## Problem to solve
Return only that part of the material below which starts with the line containing "camera: 85 degrees right, 10 degrees down" and goes on through the line containing "(426, 180) = (726, 436): blue", restated exactly.

## Exercise data
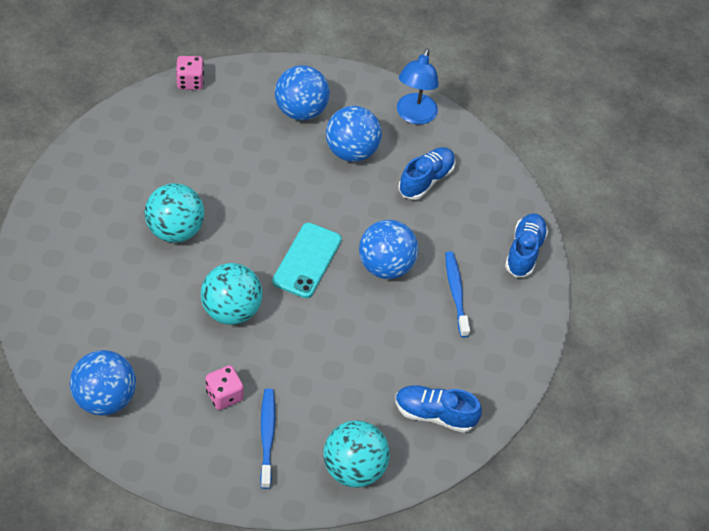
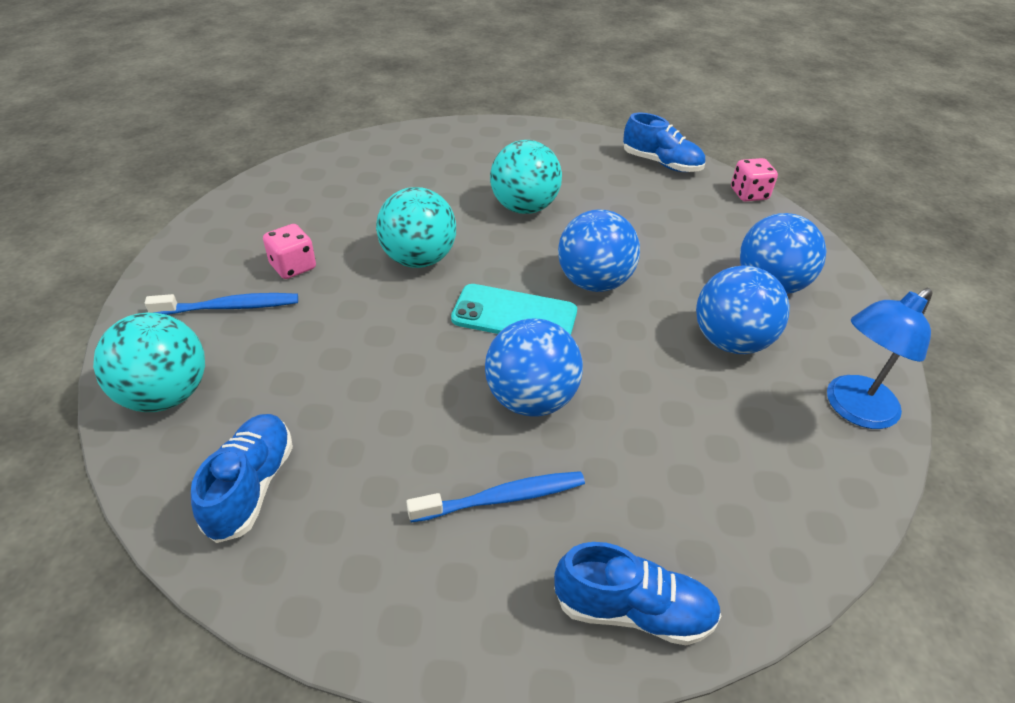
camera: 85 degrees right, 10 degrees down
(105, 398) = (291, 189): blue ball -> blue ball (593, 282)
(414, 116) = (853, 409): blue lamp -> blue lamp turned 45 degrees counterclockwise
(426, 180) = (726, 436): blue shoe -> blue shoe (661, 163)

---

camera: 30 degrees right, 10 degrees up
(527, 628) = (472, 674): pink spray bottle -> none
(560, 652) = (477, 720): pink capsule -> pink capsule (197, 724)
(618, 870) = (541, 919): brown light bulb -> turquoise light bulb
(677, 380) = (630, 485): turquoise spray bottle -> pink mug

## Answer space
camera: 85 degrees right, 10 degrees down
(105, 398) = (291, 189): blue ball -> blue ball (593, 282)
(414, 116) = (853, 409): blue lamp -> blue lamp turned 45 degrees counterclockwise
(426, 180) = (726, 436): blue shoe -> blue shoe (661, 163)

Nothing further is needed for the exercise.